## Available data

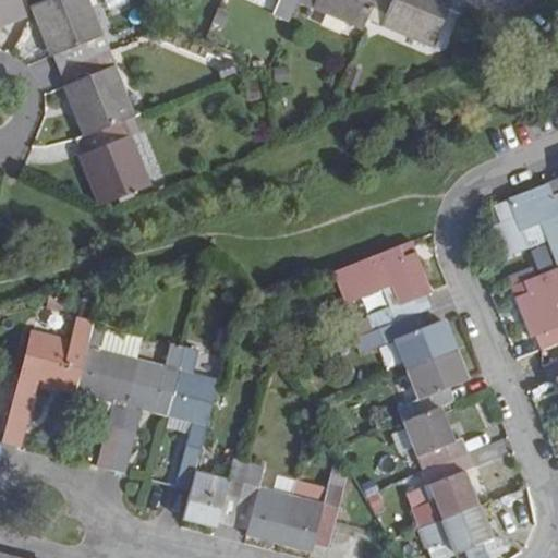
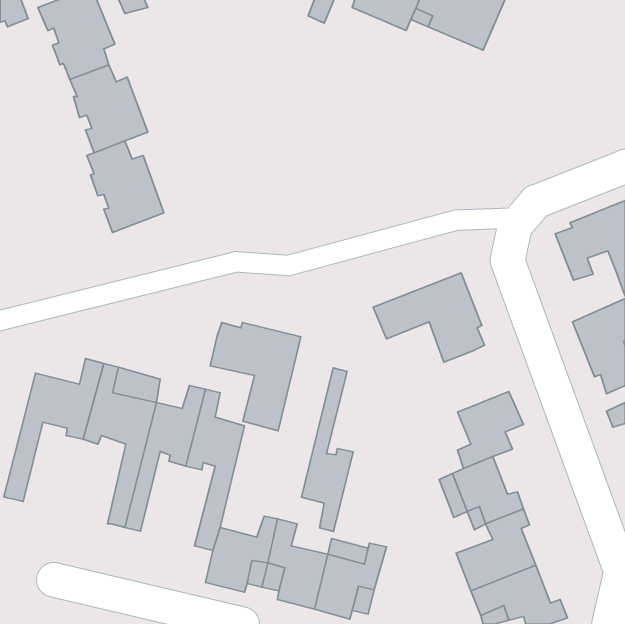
building: none -> [210,323,301,431]
building: [355,313,453,367] -> none
building: none -> [301,368,353,532]

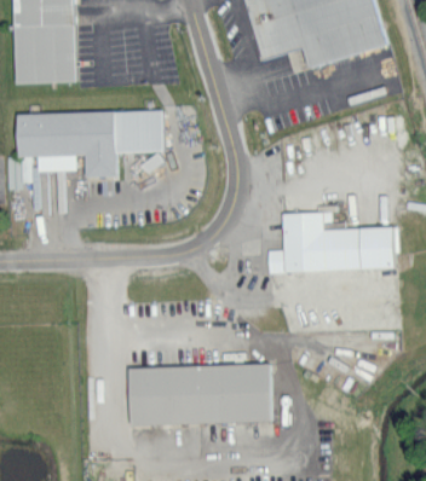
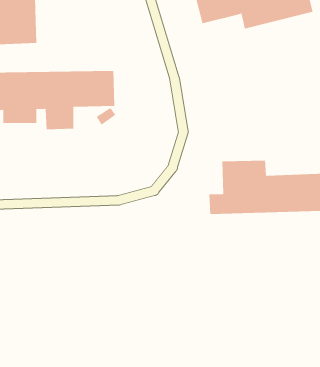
building: [127,363,271,424] -> none

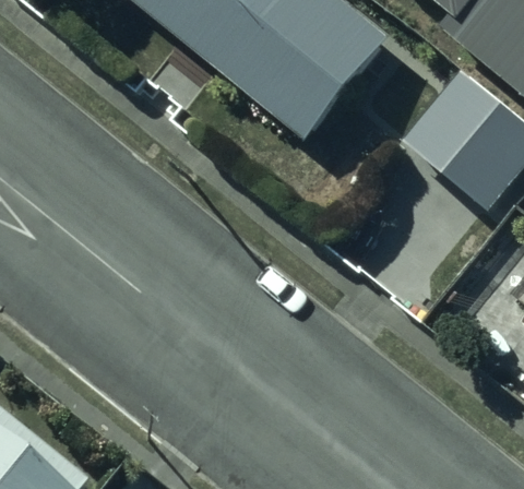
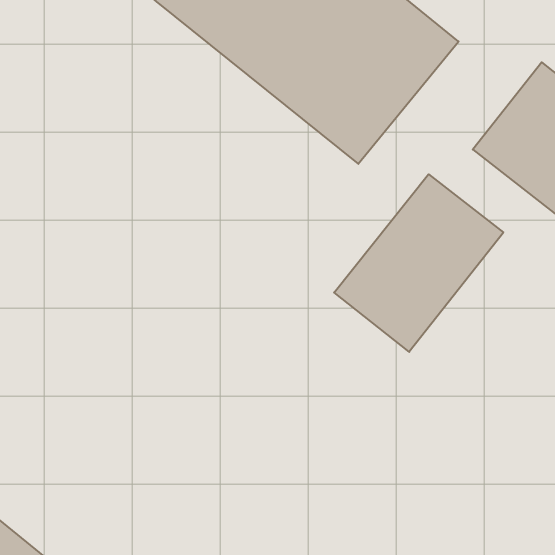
building: none -> [334,174,503,352]

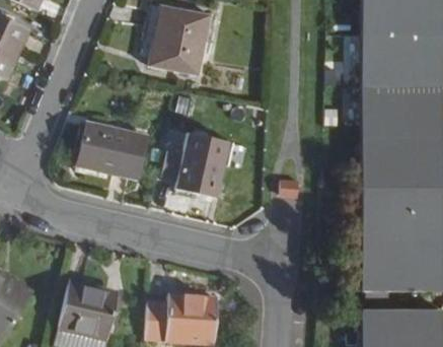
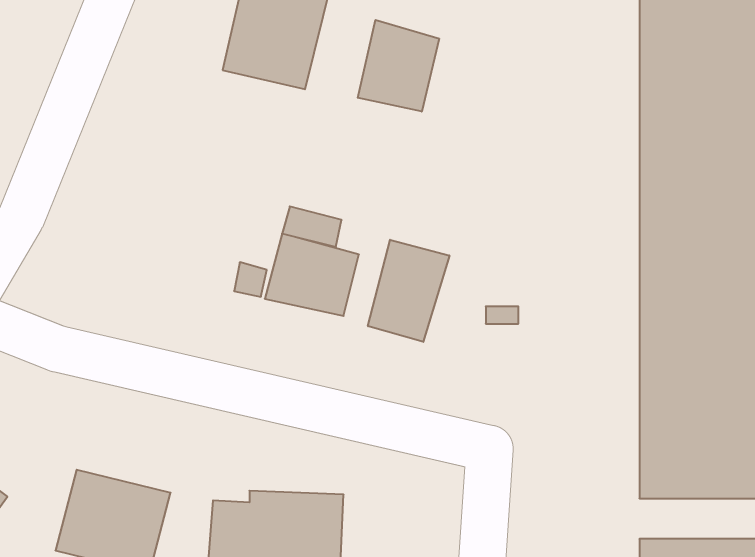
building: none -> [358,20,439,112]
building: [73,124,142,179] -> none
building: none -> [368,240,449,342]

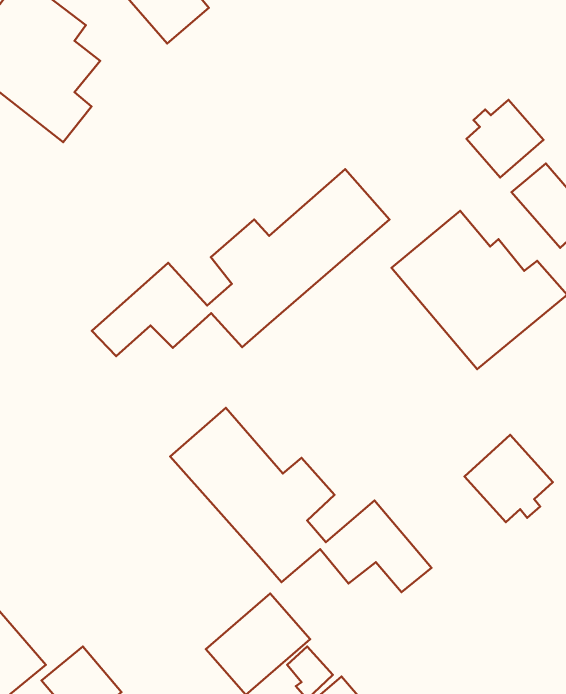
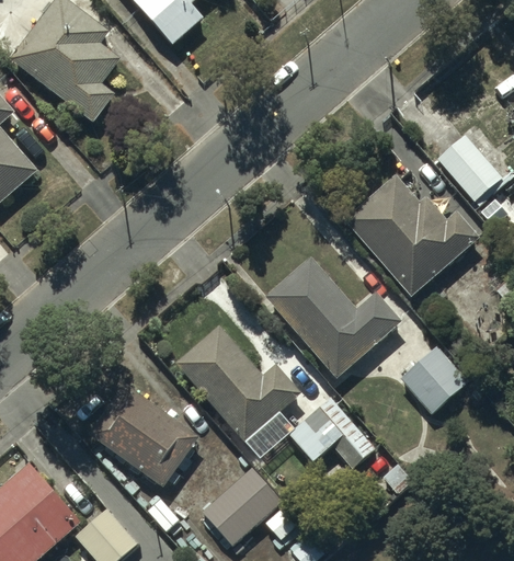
building: [466,100,543,178] -> none
building: [92,169,390,356] -> none
building: none -> [265,257,403,378]
building: none -> [90,386,198,486]

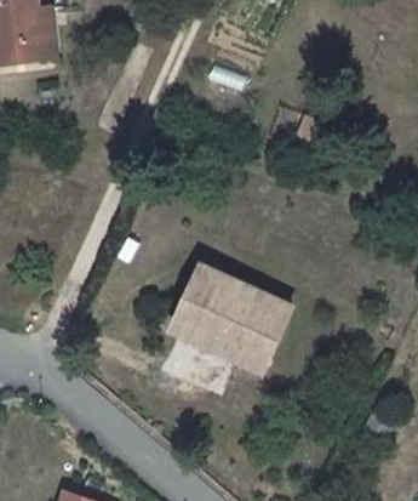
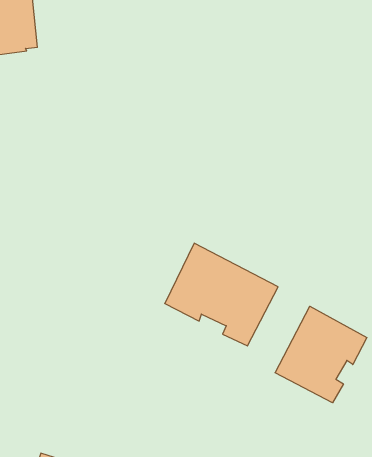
building: none -> [275,306,367,403]

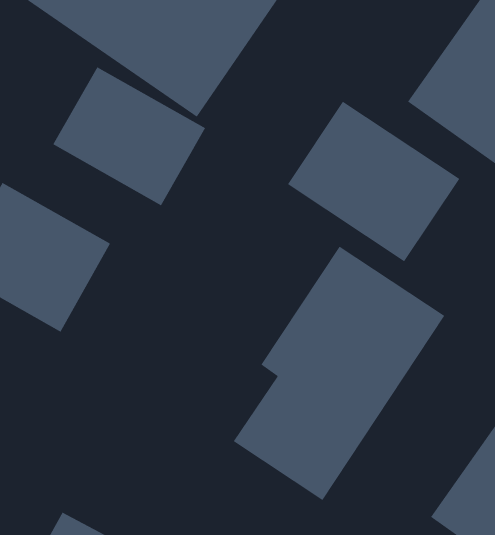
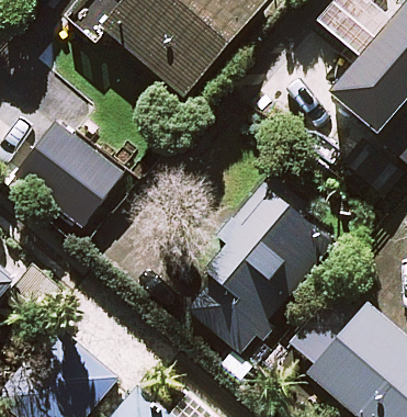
building: [52,66,206,206] -> none
building: [287,101,460,262] -> none

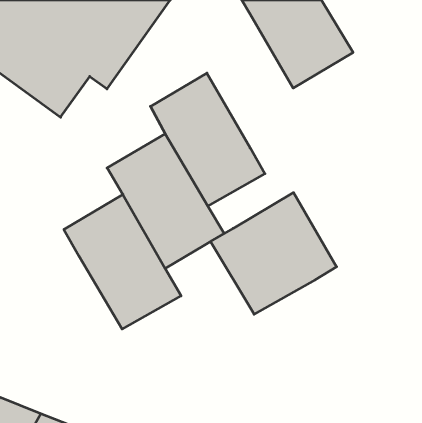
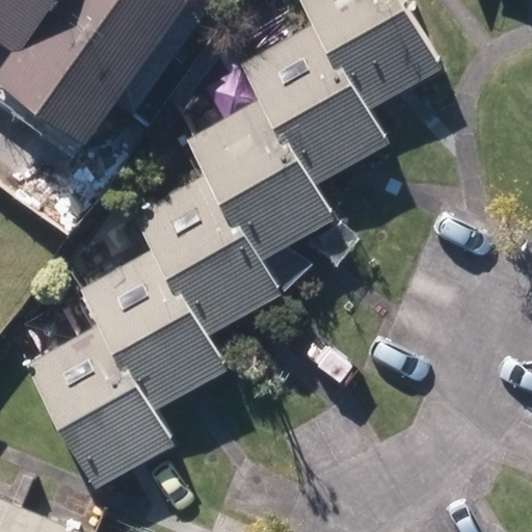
building: none -> [240,20,385,187]
building: [211,193,337,314] -> none
building: none -> [24,322,169,486]

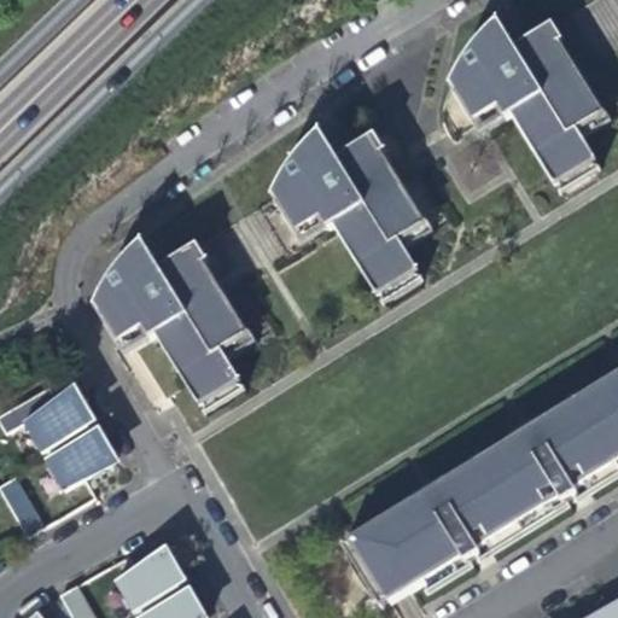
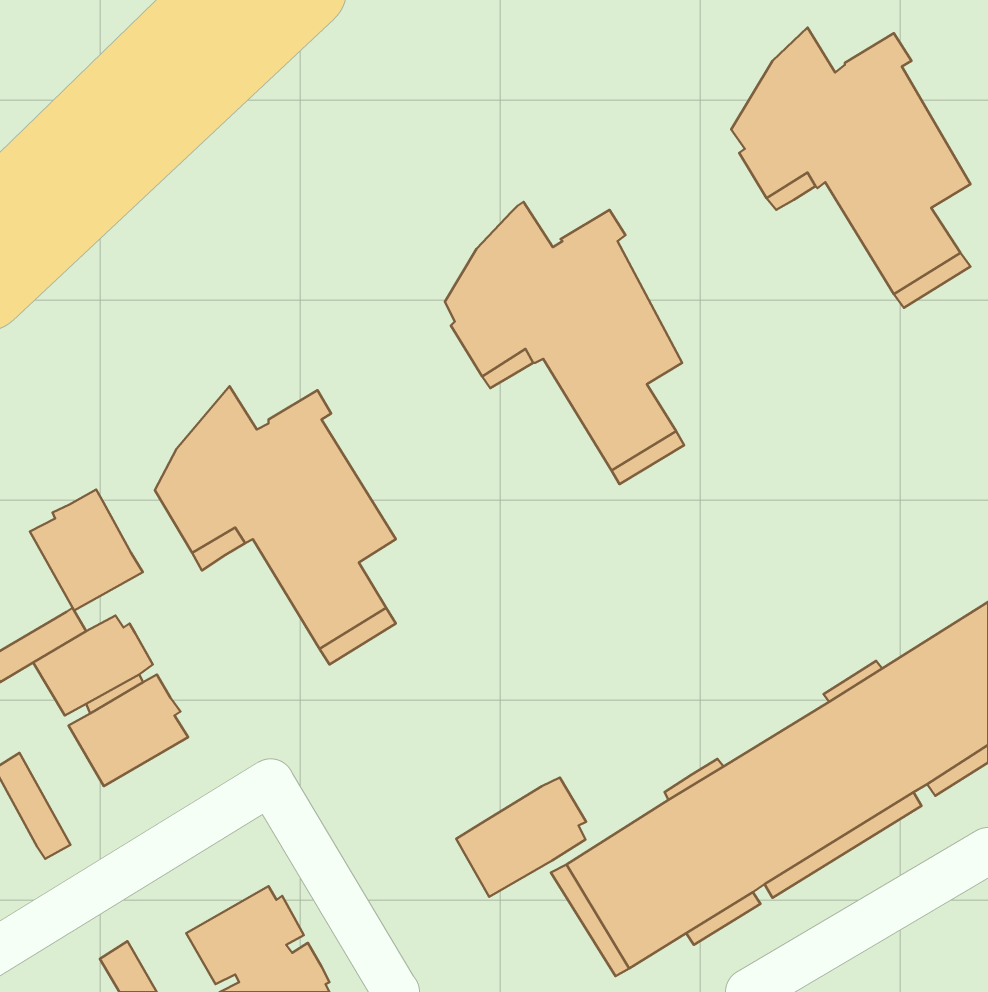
building: none -> [30,490,143,611]
building: none -> [456,778,586,897]

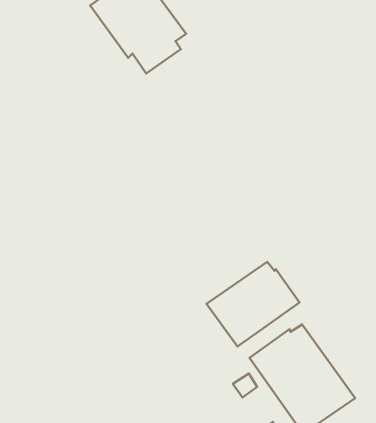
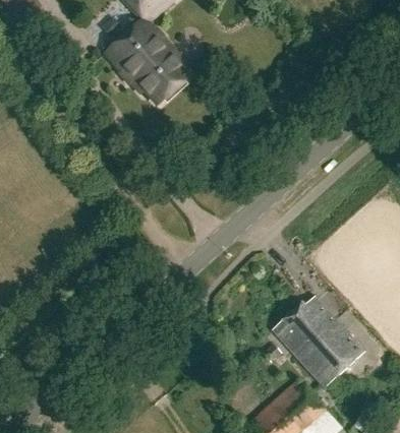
building: [207,262,299,346] -> none

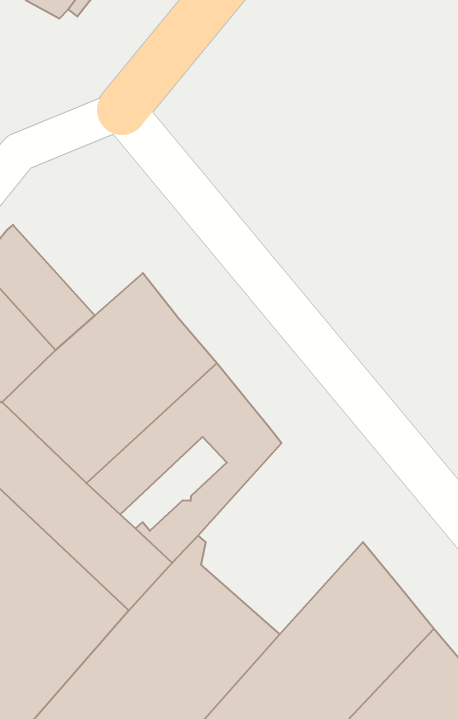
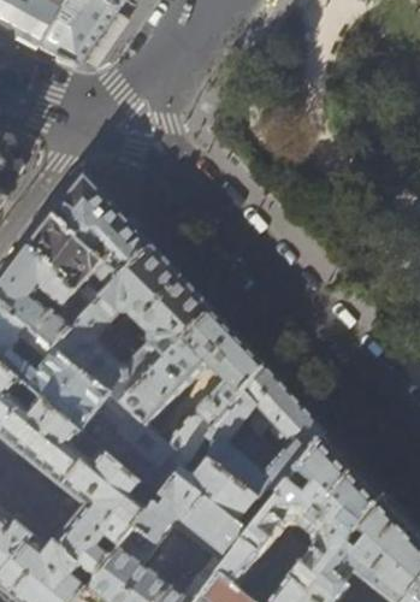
building: none -> [52,176,150,281]
building: none -> [203,367,326,509]

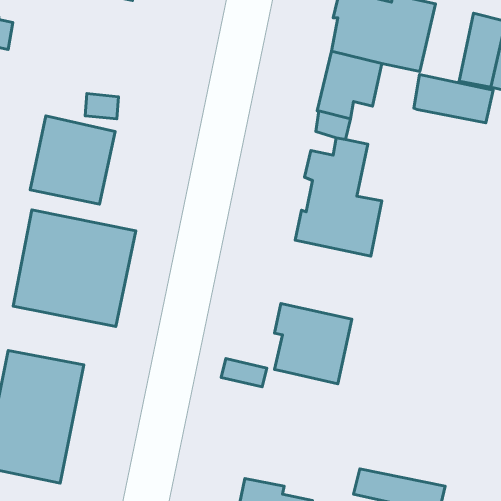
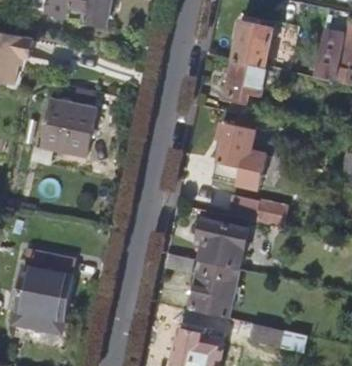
building: [414,75,493,123] -> none
building: [13,210,136,326] -> none
building: none -> [228,196,285,224]
building: none -> [187,261,237,318]

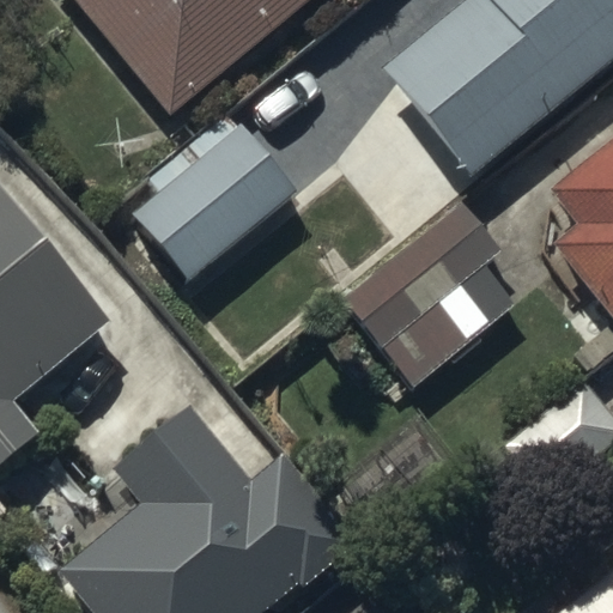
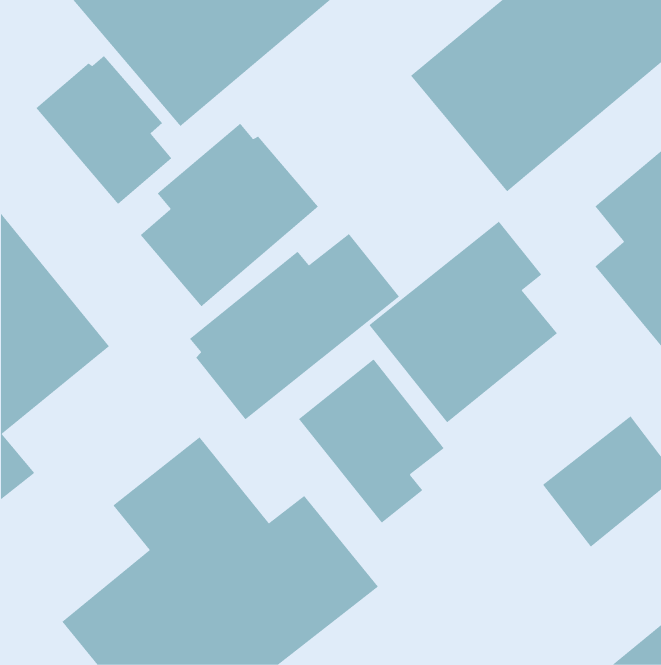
building: none -> [36,55,172,205]
building: none -> [189,233,400,420]
building: none -> [298,359,444,524]

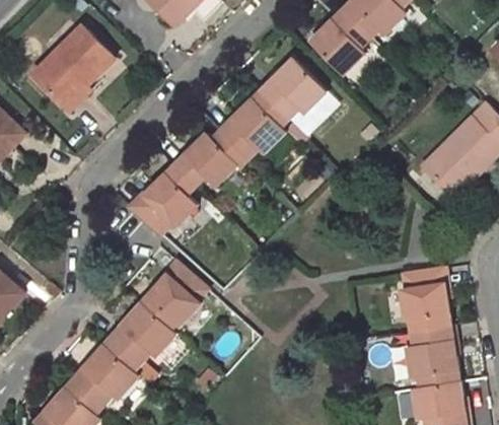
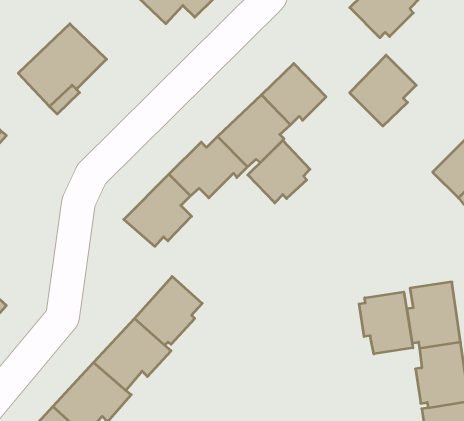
building: [310,9,373,76] -> [350,55,416,126]
building: none -> [248,140,310,203]
building: none -> [359,292,413,354]

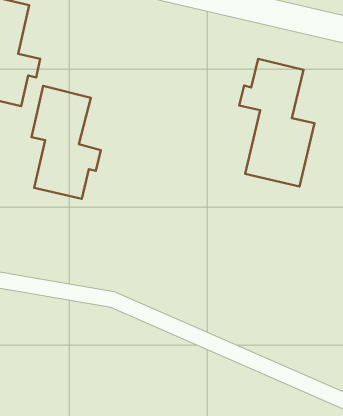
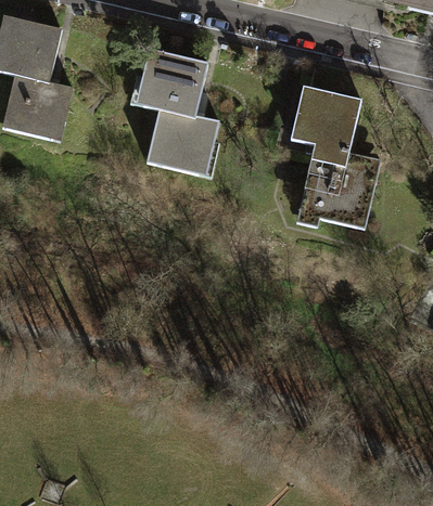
building: [31,86,101,199] -> [143,49,219,172]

## Directive
Pictures stay out; output the lines from the top of the listing above through the line containing "building: none -> [36,55,172,205]", exactly as they stand.

## Written response
building: none -> [210,323,301,431]
building: [355,313,453,367] -> none
building: none -> [301,368,353,532]

building: [127,363,271,424] -> none

building: none -> [334,174,503,352]

building: none -> [358,20,439,112]
building: [73,124,142,179] -> none
building: none -> [368,240,449,342]

building: [466,100,543,178] -> none
building: [92,169,390,356] -> none
building: none -> [265,257,403,378]
building: none -> [90,386,198,486]

building: none -> [275,306,367,403]

building: [52,66,206,206] -> none
building: [287,101,460,262] -> none

building: none -> [240,20,385,187]
building: [211,193,337,314] -> none
building: none -> [24,322,169,486]

building: none -> [30,490,143,611]
building: none -> [456,778,586,897]

building: [207,262,299,346] -> none

building: none -> [52,176,150,281]
building: none -> [203,367,326,509]

building: [414,75,493,123] -> none
building: [13,210,136,326] -> none
building: none -> [228,196,285,224]
building: none -> [187,261,237,318]

building: none -> [36,55,172,205]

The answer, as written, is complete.